Exercise aim:
Every line that contains the word "green" should be copied from the records below.

Items listed in a dataset:
%%
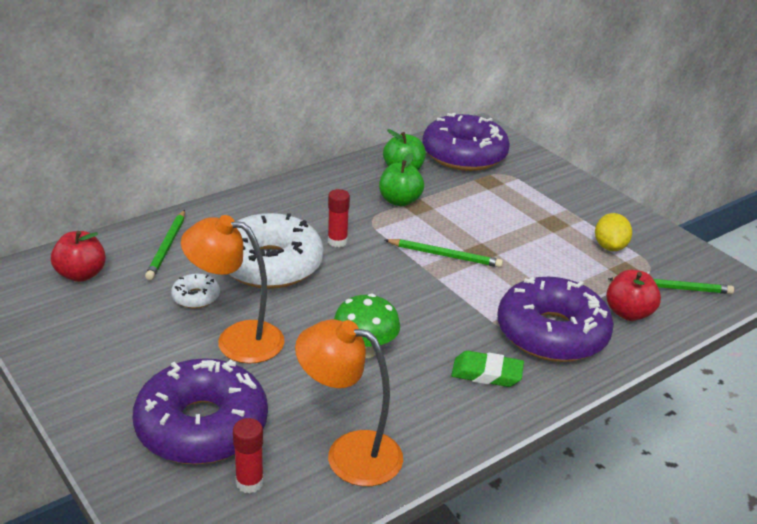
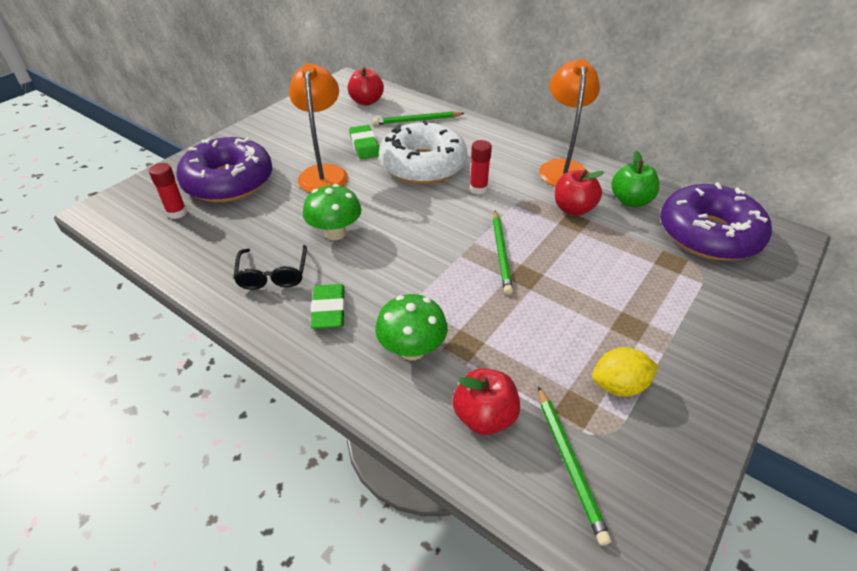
camera: 75 degrees right, 10 degrees up
(196, 297) = (364, 146): white donut -> green eraser
(349, 453) = (211, 250): orange lamp -> orange lamp (562, 168)
(399, 201) = (573, 209): green apple -> red apple
(417, 406) = (273, 275): none -> black glasses
(552, 333) = (412, 350): purple donut -> green mushroom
%%
Result:
(196, 297) = (364, 146): white donut -> green eraser
(399, 201) = (573, 209): green apple -> red apple
(552, 333) = (412, 350): purple donut -> green mushroom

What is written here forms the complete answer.